● **YOUR GOAL**
I would like you to output every record below exactly, apart from the pictures.

* * *

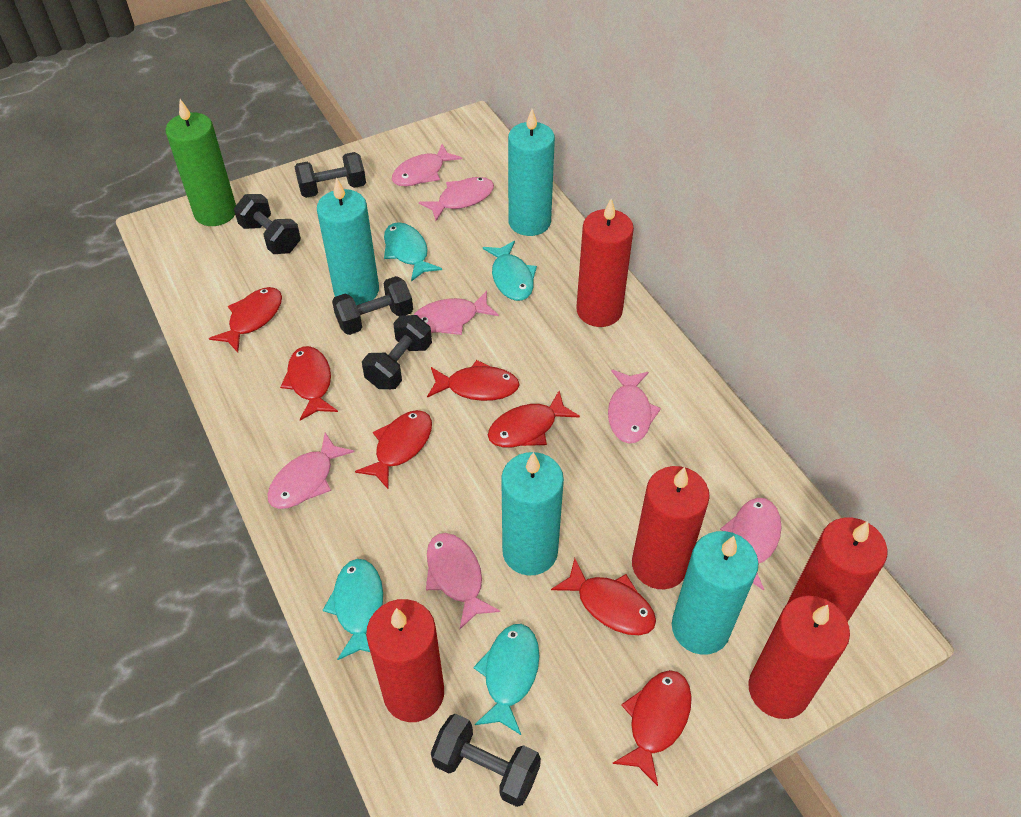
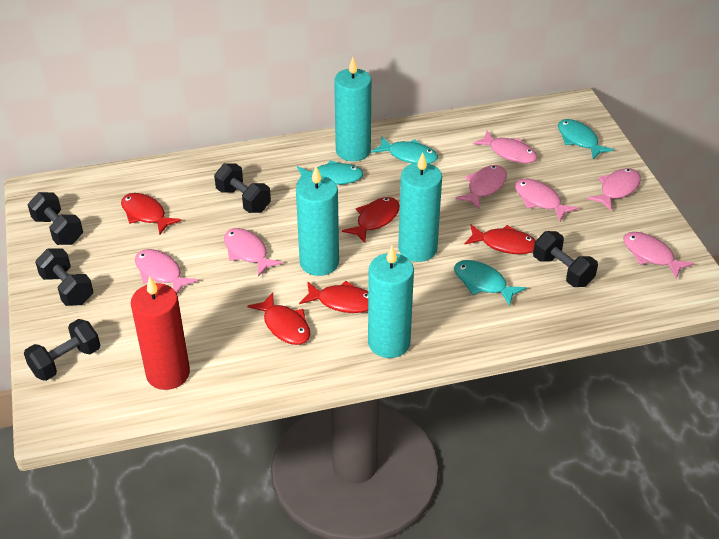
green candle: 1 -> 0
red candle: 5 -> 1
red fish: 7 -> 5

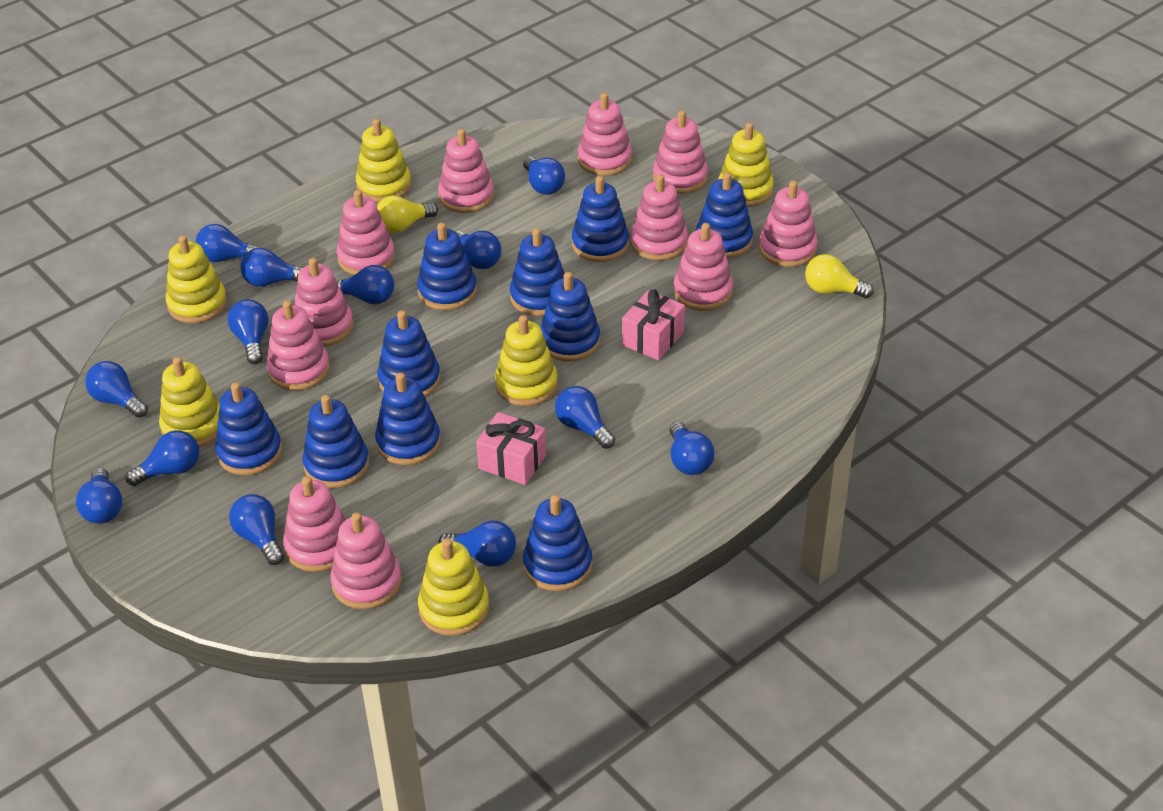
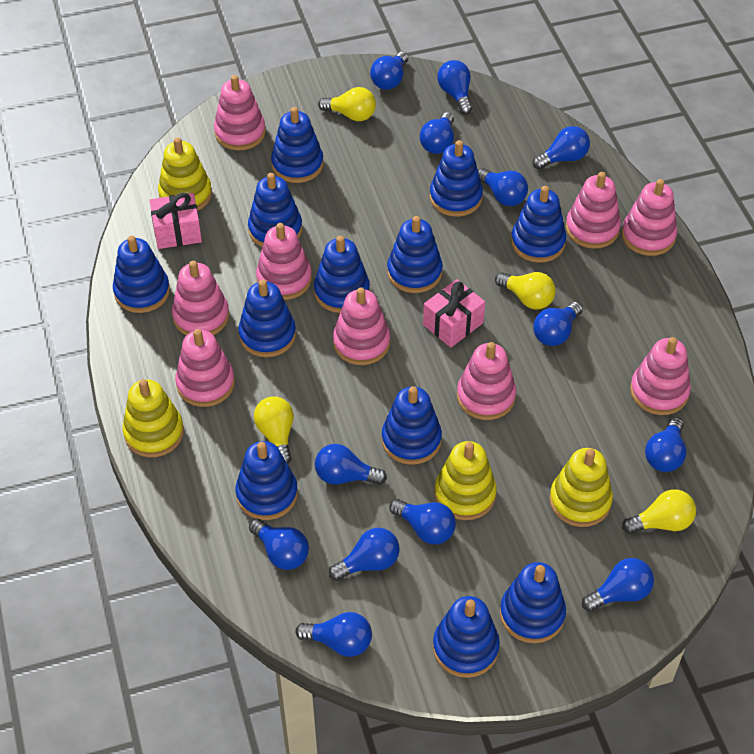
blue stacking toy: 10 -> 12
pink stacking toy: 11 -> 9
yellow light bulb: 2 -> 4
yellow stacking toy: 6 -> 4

* * *

● **WRITTEN SOLUTION**
green candle: 1 -> 0
red candle: 5 -> 1
red fish: 7 -> 5

blue stacking toy: 10 -> 12
pink stacking toy: 11 -> 9
yellow light bulb: 2 -> 4
yellow stacking toy: 6 -> 4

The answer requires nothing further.